EXERCISE GOAL: Repeat, word for word, each of the records shown below, without their pictures.

ENTRIES SHOWN:
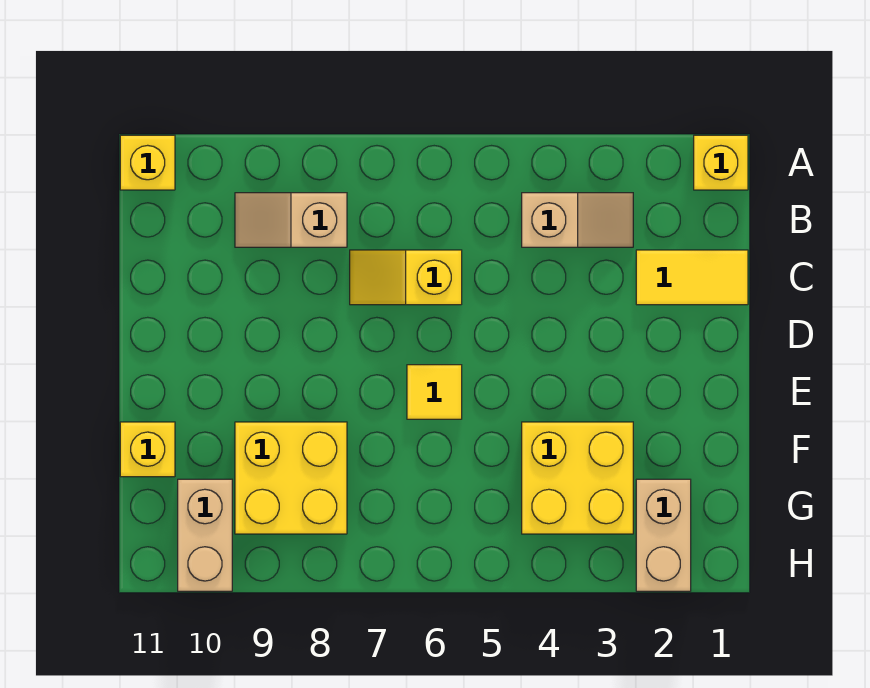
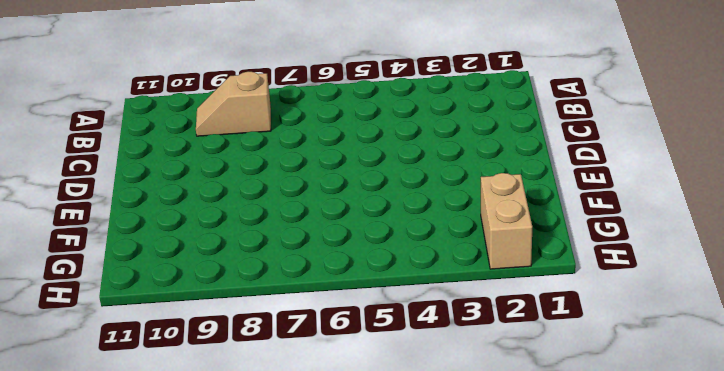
none -> yellow brick A1 level 1
none -> yellow brick A11 level 1
none -> tan slope B3:B4 level 1 top 4

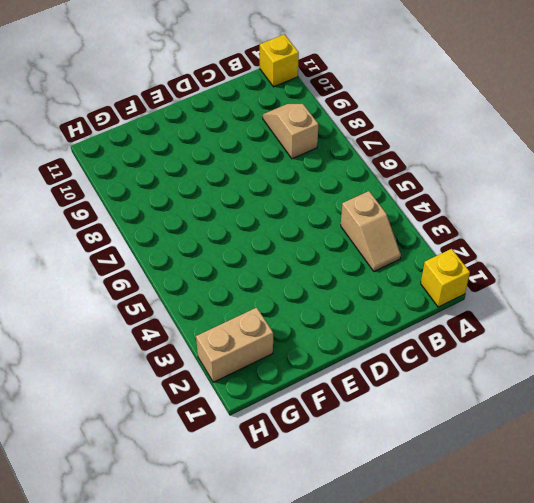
none -> yellow tile C1:C2 level 1
none -> yellow slope C6:C7 level 1 top 6
none -> yellow tile E6 level 1

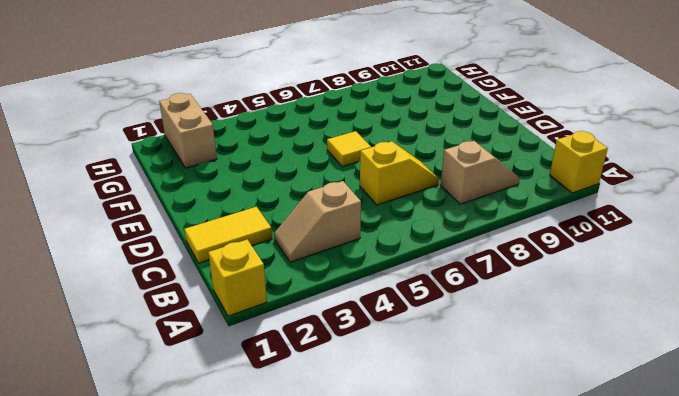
none -> yellow brick F3:G4 level 1
none -> yellow brick F8:G9 level 1
none -> yellow brick F11 level 1

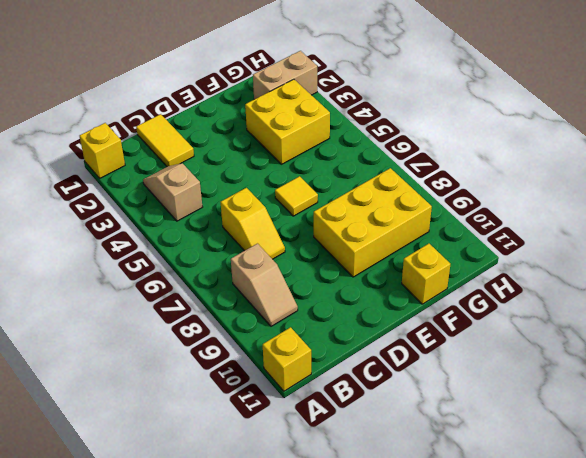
yellow brick E8:G9 level 1 -> yellow brick F8:G9 level 1
none -> tan brick G10:H10 level 1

TASK RESULT:
none -> yellow brick A1 level 1
none -> yellow brick A11 level 1
none -> tan slope B3:B4 level 1 top 4

none -> yellow tile C1:C2 level 1
none -> yellow slope C6:C7 level 1 top 6
none -> yellow tile E6 level 1

none -> yellow brick F3:G4 level 1
none -> yellow brick F8:G9 level 1
none -> yellow brick F11 level 1

yellow brick E8:G9 level 1 -> yellow brick F8:G9 level 1
none -> tan brick G10:H10 level 1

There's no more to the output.